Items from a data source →

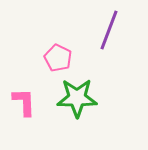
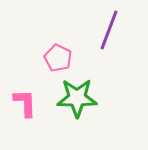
pink L-shape: moved 1 px right, 1 px down
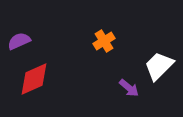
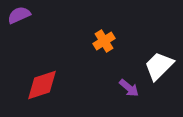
purple semicircle: moved 26 px up
red diamond: moved 8 px right, 6 px down; rotated 6 degrees clockwise
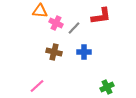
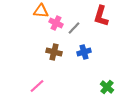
orange triangle: moved 1 px right
red L-shape: rotated 115 degrees clockwise
blue cross: rotated 16 degrees counterclockwise
green cross: rotated 24 degrees counterclockwise
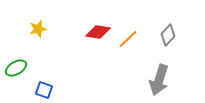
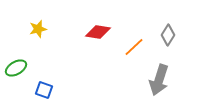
gray diamond: rotated 10 degrees counterclockwise
orange line: moved 6 px right, 8 px down
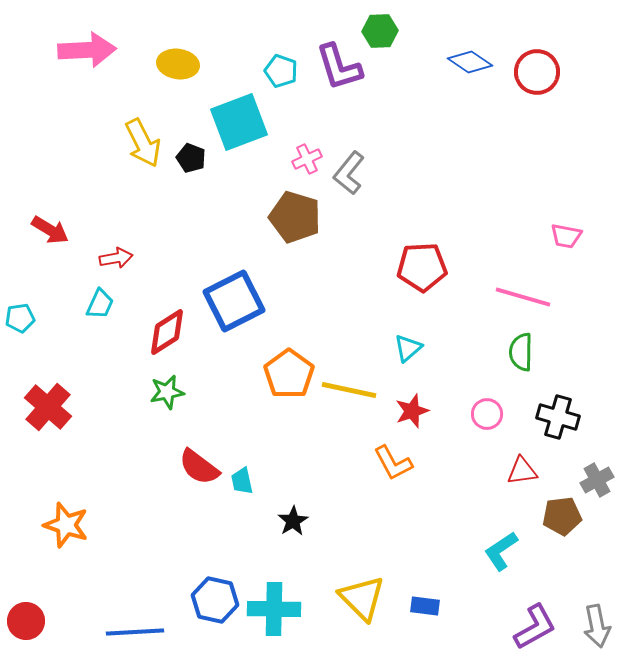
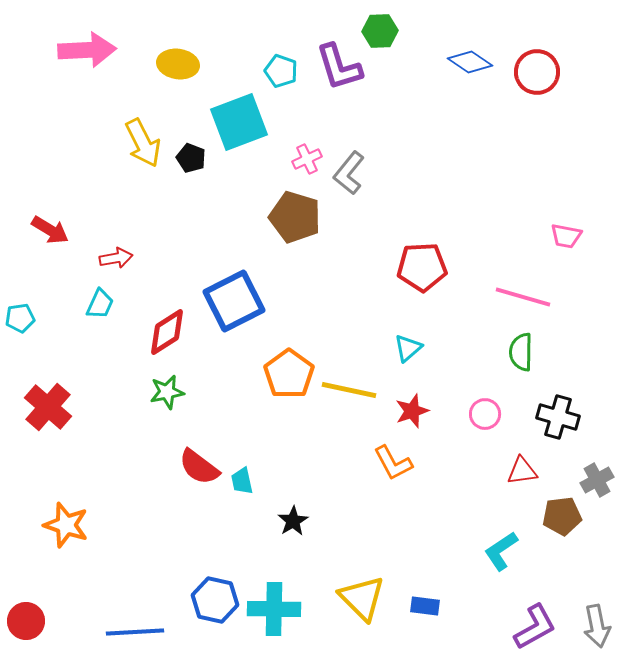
pink circle at (487, 414): moved 2 px left
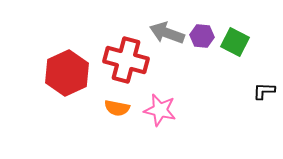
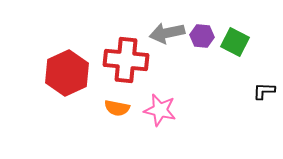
gray arrow: rotated 32 degrees counterclockwise
red cross: rotated 9 degrees counterclockwise
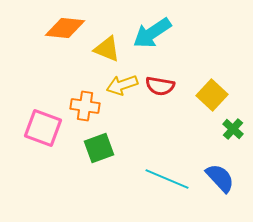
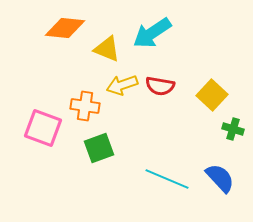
green cross: rotated 25 degrees counterclockwise
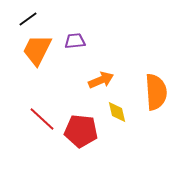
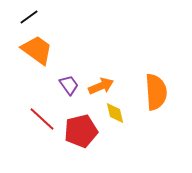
black line: moved 1 px right, 2 px up
purple trapezoid: moved 6 px left, 44 px down; rotated 60 degrees clockwise
orange trapezoid: rotated 100 degrees clockwise
orange arrow: moved 6 px down
yellow diamond: moved 2 px left, 1 px down
red pentagon: rotated 20 degrees counterclockwise
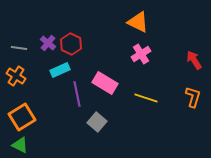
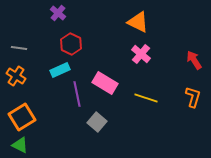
purple cross: moved 10 px right, 30 px up
pink cross: rotated 18 degrees counterclockwise
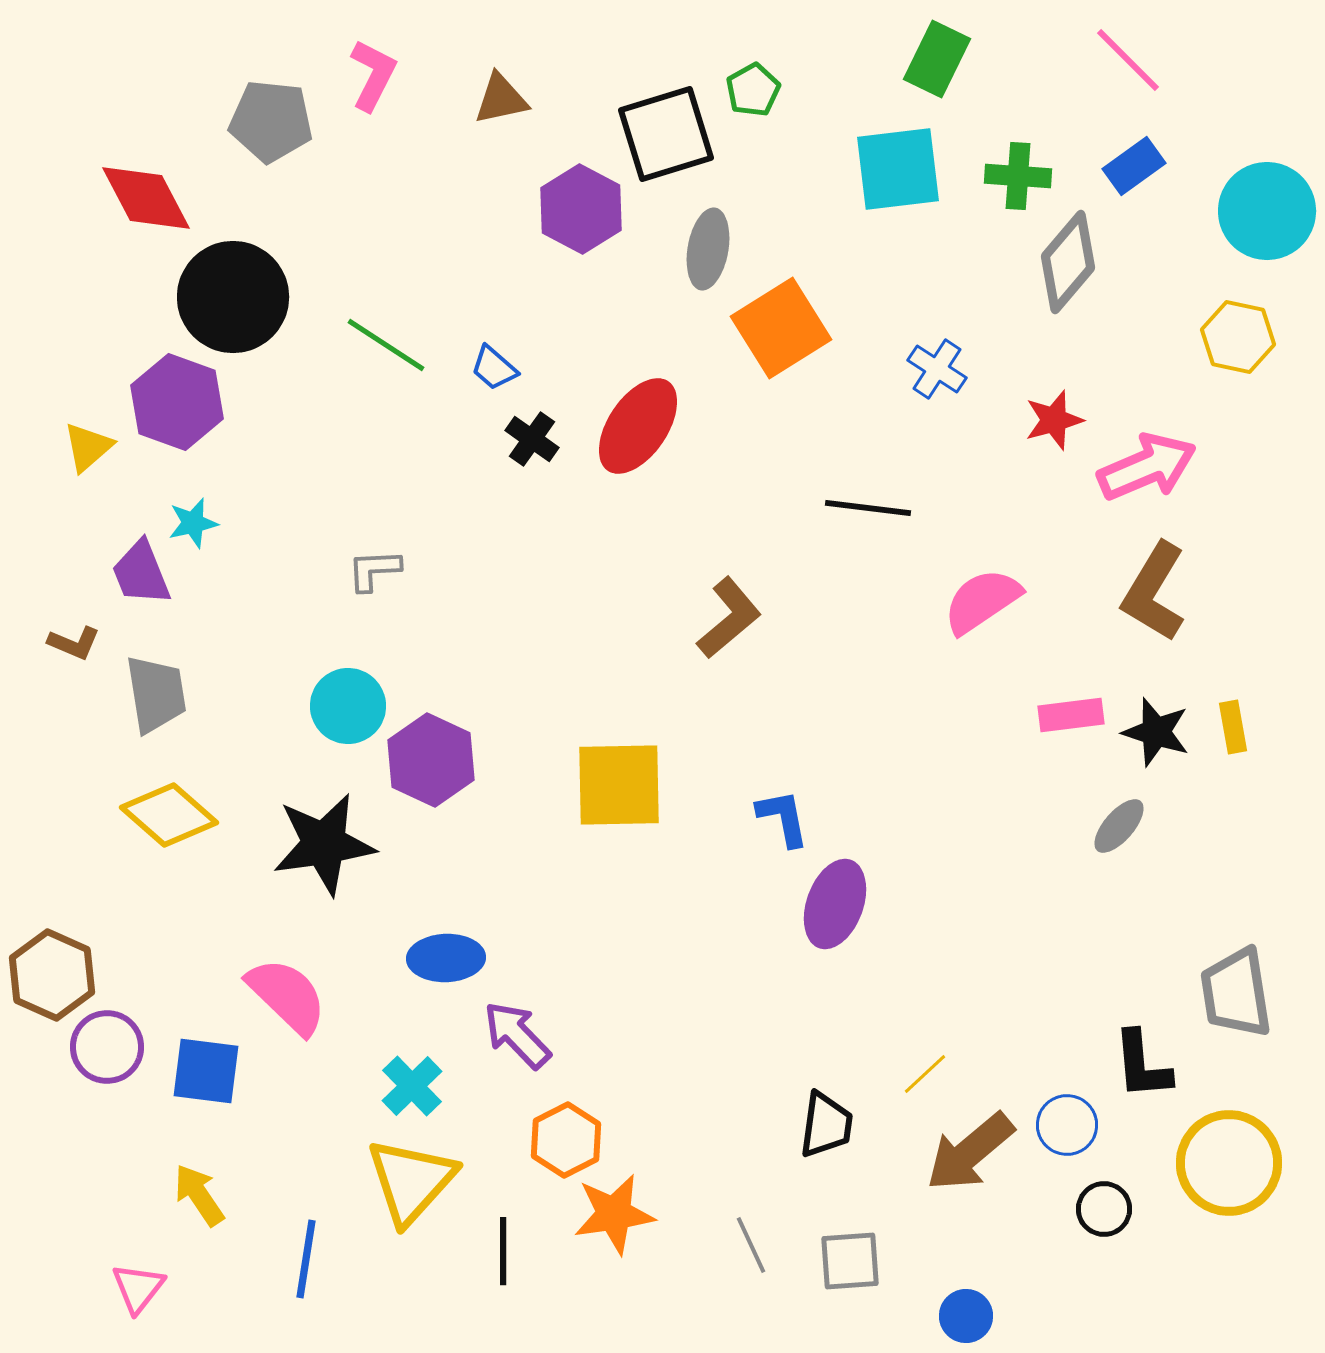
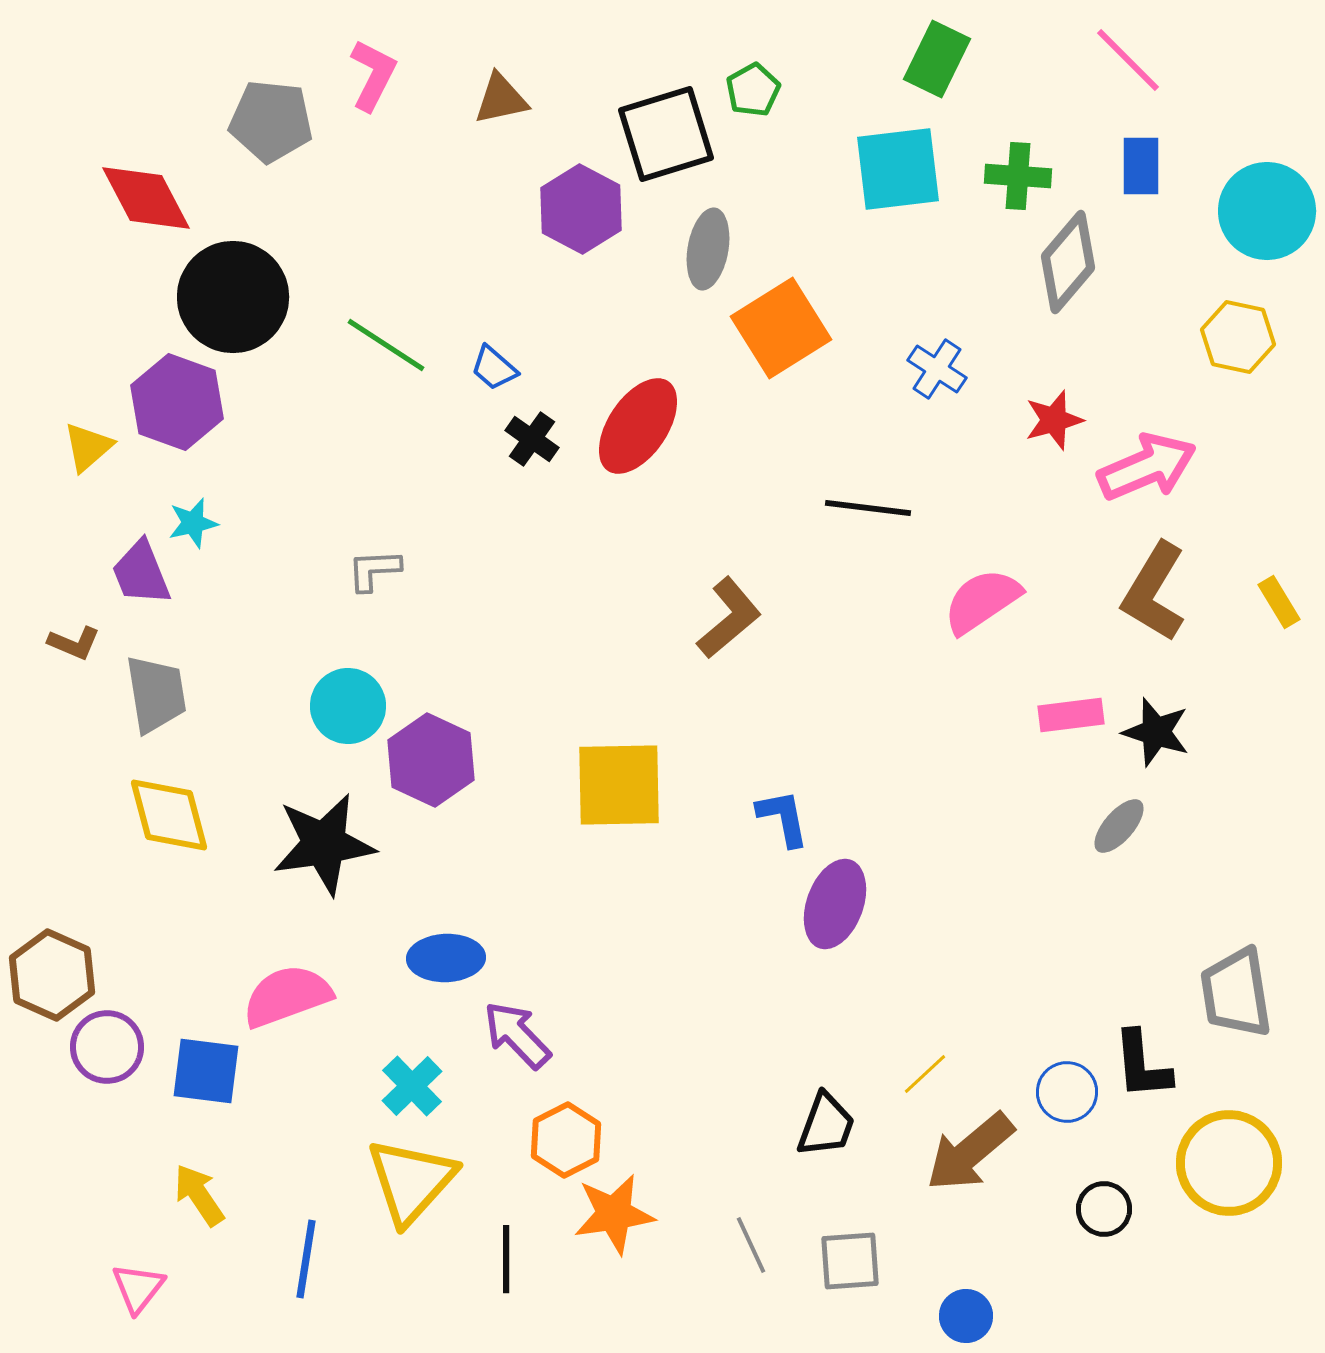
blue rectangle at (1134, 166): moved 7 px right; rotated 54 degrees counterclockwise
yellow rectangle at (1233, 727): moved 46 px right, 125 px up; rotated 21 degrees counterclockwise
yellow diamond at (169, 815): rotated 34 degrees clockwise
pink semicircle at (287, 996): rotated 64 degrees counterclockwise
black trapezoid at (826, 1125): rotated 12 degrees clockwise
blue circle at (1067, 1125): moved 33 px up
black line at (503, 1251): moved 3 px right, 8 px down
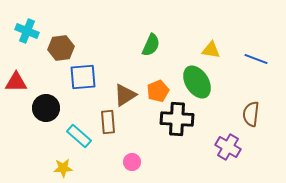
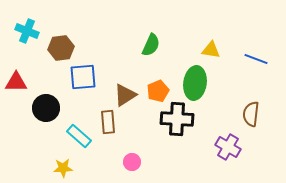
green ellipse: moved 2 px left, 1 px down; rotated 40 degrees clockwise
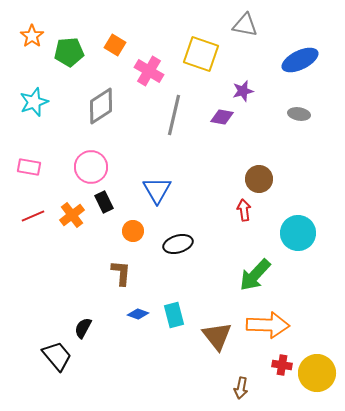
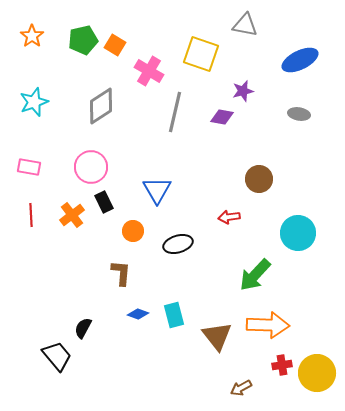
green pentagon: moved 14 px right, 12 px up; rotated 8 degrees counterclockwise
gray line: moved 1 px right, 3 px up
red arrow: moved 15 px left, 7 px down; rotated 90 degrees counterclockwise
red line: moved 2 px left, 1 px up; rotated 70 degrees counterclockwise
red cross: rotated 18 degrees counterclockwise
brown arrow: rotated 50 degrees clockwise
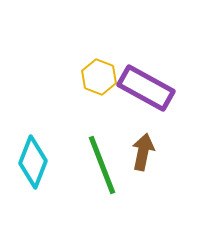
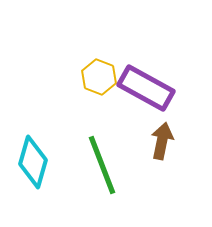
brown arrow: moved 19 px right, 11 px up
cyan diamond: rotated 6 degrees counterclockwise
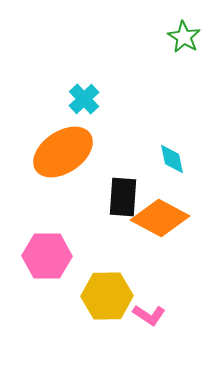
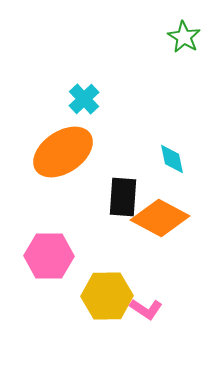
pink hexagon: moved 2 px right
pink L-shape: moved 3 px left, 6 px up
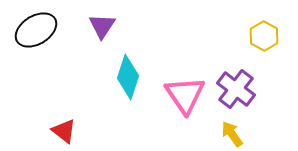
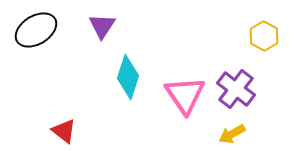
yellow arrow: rotated 84 degrees counterclockwise
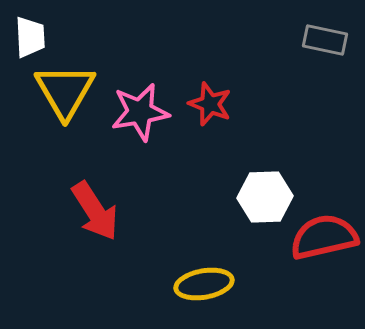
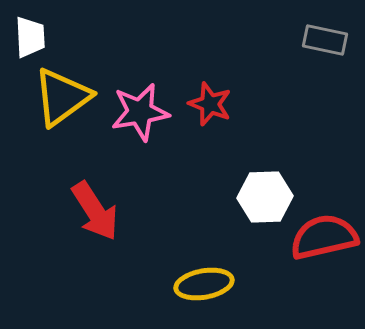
yellow triangle: moved 3 px left, 6 px down; rotated 24 degrees clockwise
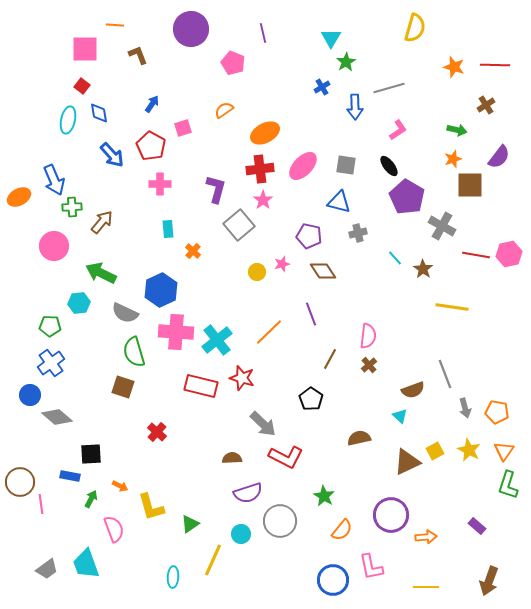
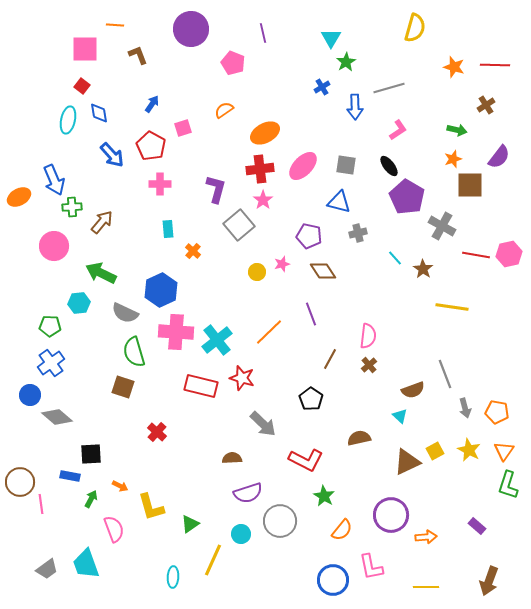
red L-shape at (286, 457): moved 20 px right, 3 px down
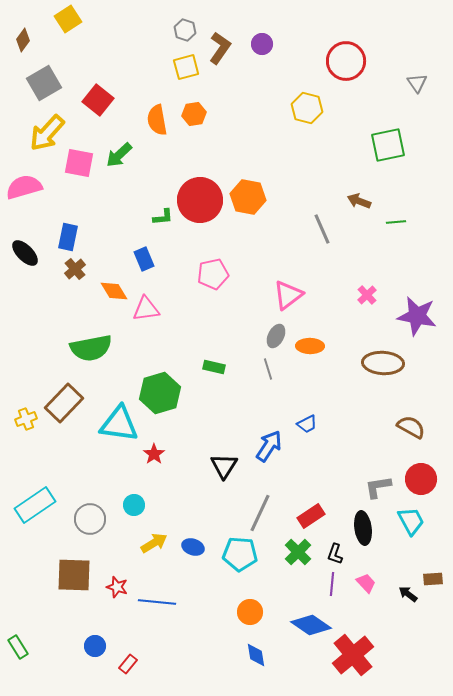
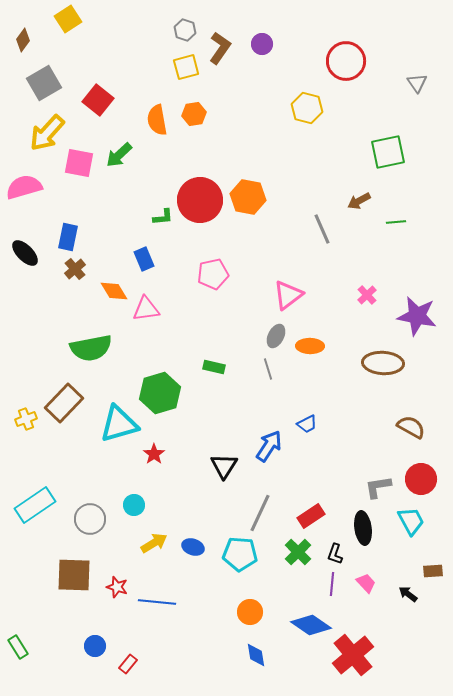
green square at (388, 145): moved 7 px down
brown arrow at (359, 201): rotated 50 degrees counterclockwise
cyan triangle at (119, 424): rotated 24 degrees counterclockwise
brown rectangle at (433, 579): moved 8 px up
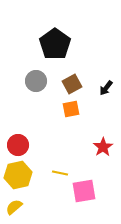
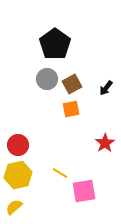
gray circle: moved 11 px right, 2 px up
red star: moved 2 px right, 4 px up
yellow line: rotated 21 degrees clockwise
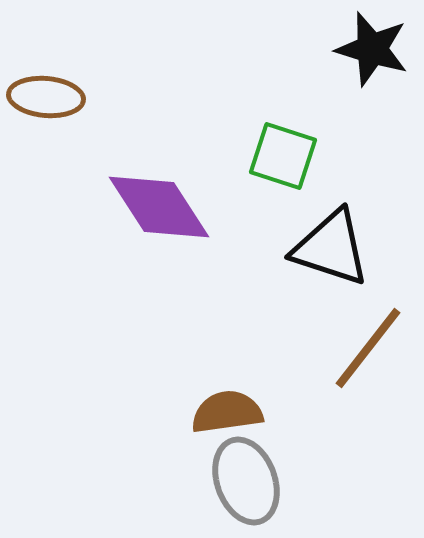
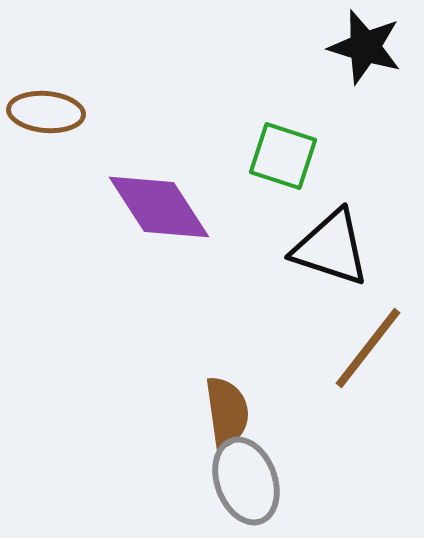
black star: moved 7 px left, 2 px up
brown ellipse: moved 15 px down
brown semicircle: rotated 90 degrees clockwise
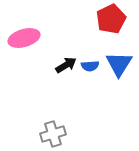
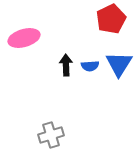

Work to complete →
Print, exactly, each line above from the one with "green cross: rotated 24" to the one with "yellow rectangle at", end lines included. Leave pictures out of it.

Completed exercise →
green cross: rotated 24 degrees counterclockwise
gray diamond: rotated 10 degrees counterclockwise
orange line: moved 6 px right, 8 px down
pink circle at (487, 414): moved 2 px left
gray arrow: rotated 32 degrees counterclockwise
red cross: rotated 9 degrees counterclockwise
green cross: rotated 25 degrees counterclockwise
black line: moved 1 px right, 2 px up
purple trapezoid: moved 6 px left, 44 px down; rotated 60 degrees clockwise
orange trapezoid: rotated 100 degrees clockwise
orange arrow: moved 6 px down
yellow diamond: moved 2 px left, 1 px down
red pentagon: rotated 20 degrees counterclockwise
purple cross: moved 10 px right, 30 px up
pink cross: rotated 18 degrees counterclockwise
blue rectangle at (1134, 166): moved 7 px right; rotated 54 degrees counterclockwise
yellow rectangle at (1233, 727): moved 46 px right, 125 px up; rotated 21 degrees counterclockwise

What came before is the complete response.